SUPPLIED RECORDS Start Marker
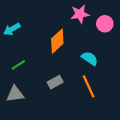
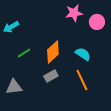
orange diamond: (57, 41) -> (53, 52), moved
green line: (18, 65) -> (24, 53), moved

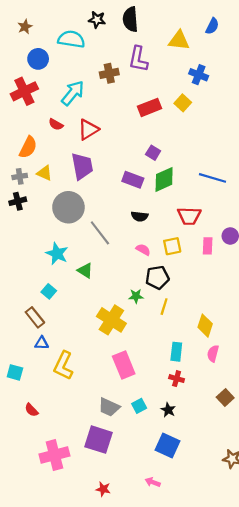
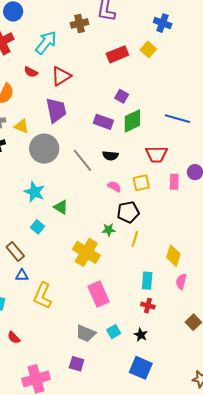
yellow triangle: (44, 173) -> (22, 126), moved
gray line: (100, 233) -> (83, 160), moved
cyan square: (49, 291) -> (38, 227), moved
purple square: (98, 440) -> (77, 364), size x0.6

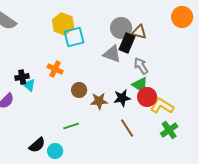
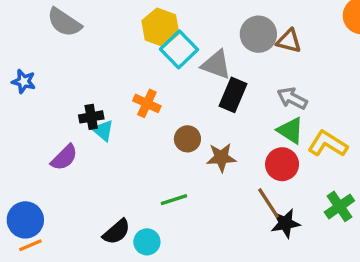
cyan square: (74, 37) -> (179, 49), turned -30
black rectangle: (127, 43) -> (233, 95), moved
gray triangle: (112, 54) -> (216, 65), moved
gray arrow: (141, 66) -> (292, 98), turned -30
red circle: (147, 97) -> (282, 164), moved
black star: (122, 98) -> (285, 223), moved
yellow L-shape: (162, 106) -> (328, 144), moved

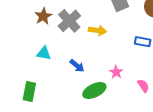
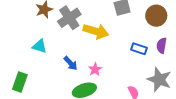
yellow arrow: (97, 30) -> (96, 31), size x1.4
pink star: (116, 72) -> (95, 69), moved

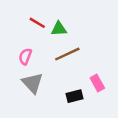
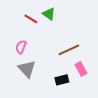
green triangle: (59, 29) -> (49, 14), moved, turned 40
brown line: (67, 54) -> (69, 50), moved

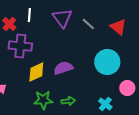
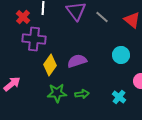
cyan circle: (107, 62) -> (121, 55), size x0.7
yellow diamond: (36, 72) -> (50, 65), turned -30

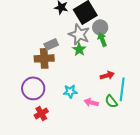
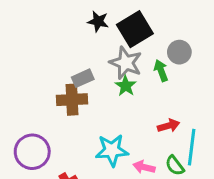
gray circle: (100, 27) -> (179, 52), moved
purple circle: (33, 88) -> (32, 152), moved
cyan star: (70, 91) -> (112, 150), size x1.5

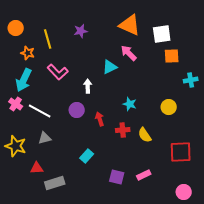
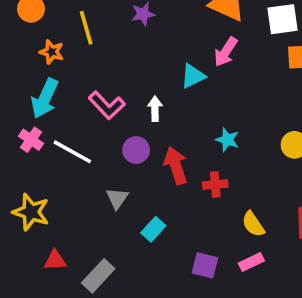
pink arrow: (129, 53) -> (226, 52), turned -102
pink L-shape: (58, 72) -> (107, 105), moved
red arrow: (100, 119) -> (176, 166), size x1.5
yellow semicircle: (145, 135) -> (253, 224), moved
gray triangle: (45, 138) -> (117, 198), moved, turned -40
red triangle: (37, 168) -> (55, 260), moved
gray rectangle: (55, 183) -> (98, 276), turned -30

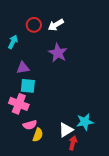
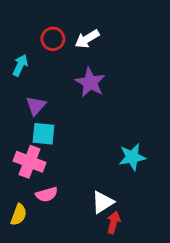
purple triangle: (23, 68) -> (36, 106), turned -40
cyan star: (85, 122) -> (132, 157), moved
yellow semicircle: (38, 135) -> (19, 215), moved

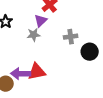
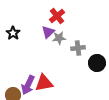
gray star: (34, 35) -> (59, 38), moved
purple arrow: (21, 74) -> (28, 85), turned -66

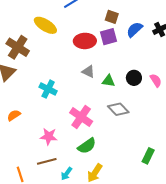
SUPPLIED RECORDS End Marker
ACTION ITEM:
What is needed is an exact reproduction of the data, pictures excluded.

WRITTEN SOLUTION:
orange diamond: (57, 41) -> (53, 52), moved
green line: (18, 65) -> (24, 53), moved

yellow triangle: (44, 173) -> (22, 126), moved
gray line: (100, 233) -> (83, 160), moved
cyan square: (49, 291) -> (38, 227), moved
purple square: (98, 440) -> (77, 364), size x0.6

cyan square: (74, 37) -> (179, 49), turned -30
black rectangle: (127, 43) -> (233, 95), moved
gray triangle: (112, 54) -> (216, 65), moved
gray arrow: (141, 66) -> (292, 98), turned -30
red circle: (147, 97) -> (282, 164), moved
black star: (122, 98) -> (285, 223), moved
yellow L-shape: (162, 106) -> (328, 144), moved

yellow arrow: (97, 30) -> (96, 31), size x1.4
pink star: (116, 72) -> (95, 69), moved

green triangle: (59, 29) -> (49, 14), moved, turned 40
brown line: (67, 54) -> (69, 50), moved

cyan circle: (107, 62) -> (121, 55), size x0.7
yellow diamond: (36, 72) -> (50, 65), turned -30

gray circle: (100, 27) -> (179, 52), moved
purple circle: (33, 88) -> (32, 152), moved
cyan star: (70, 91) -> (112, 150), size x1.5

pink arrow: (129, 53) -> (226, 52), turned -102
pink L-shape: (58, 72) -> (107, 105), moved
red arrow: (100, 119) -> (176, 166), size x1.5
yellow semicircle: (145, 135) -> (253, 224), moved
gray triangle: (45, 138) -> (117, 198), moved, turned -40
red triangle: (37, 168) -> (55, 260), moved
gray rectangle: (55, 183) -> (98, 276), turned -30

purple triangle: (23, 68) -> (36, 106), turned -40
cyan star: (85, 122) -> (132, 157), moved
yellow semicircle: (38, 135) -> (19, 215), moved

gray star: (34, 35) -> (59, 38), moved
purple arrow: (21, 74) -> (28, 85), turned -66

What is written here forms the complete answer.